Source records
* * * * * * * * *

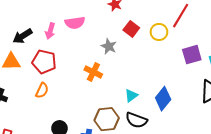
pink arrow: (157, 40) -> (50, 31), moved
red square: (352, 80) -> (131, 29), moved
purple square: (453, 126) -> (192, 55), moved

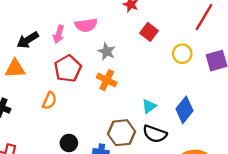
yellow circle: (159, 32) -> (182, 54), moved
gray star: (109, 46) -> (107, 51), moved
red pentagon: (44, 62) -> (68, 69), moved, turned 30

* * * * * * * * *

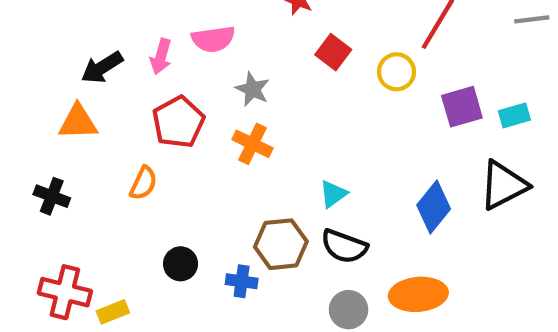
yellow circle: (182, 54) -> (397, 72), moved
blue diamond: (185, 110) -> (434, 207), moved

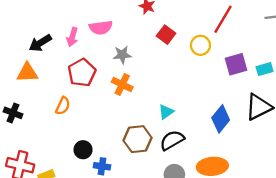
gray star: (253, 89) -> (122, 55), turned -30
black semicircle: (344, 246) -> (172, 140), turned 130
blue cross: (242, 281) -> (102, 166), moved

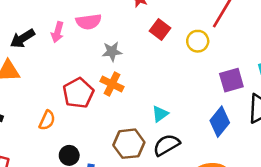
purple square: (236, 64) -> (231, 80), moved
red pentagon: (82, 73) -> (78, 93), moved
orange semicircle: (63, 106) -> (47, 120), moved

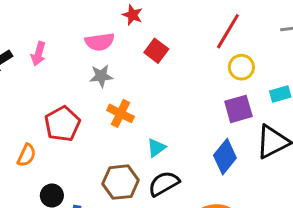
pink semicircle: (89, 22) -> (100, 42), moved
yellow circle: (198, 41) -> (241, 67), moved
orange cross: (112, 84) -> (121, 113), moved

* * * * * * * * *

* Task brief:
Pictures aside, print exactly the lines above starting with the one containing "purple square: (236, 64) -> (231, 80), moved" and going on through the one containing "yellow circle: (198, 41) -> (241, 67), moved".

* Response area:
purple square: (236, 64) -> (231, 80), moved
red pentagon: (82, 73) -> (78, 93), moved
orange semicircle: (63, 106) -> (47, 120), moved

pink semicircle: (89, 22) -> (100, 42), moved
yellow circle: (198, 41) -> (241, 67), moved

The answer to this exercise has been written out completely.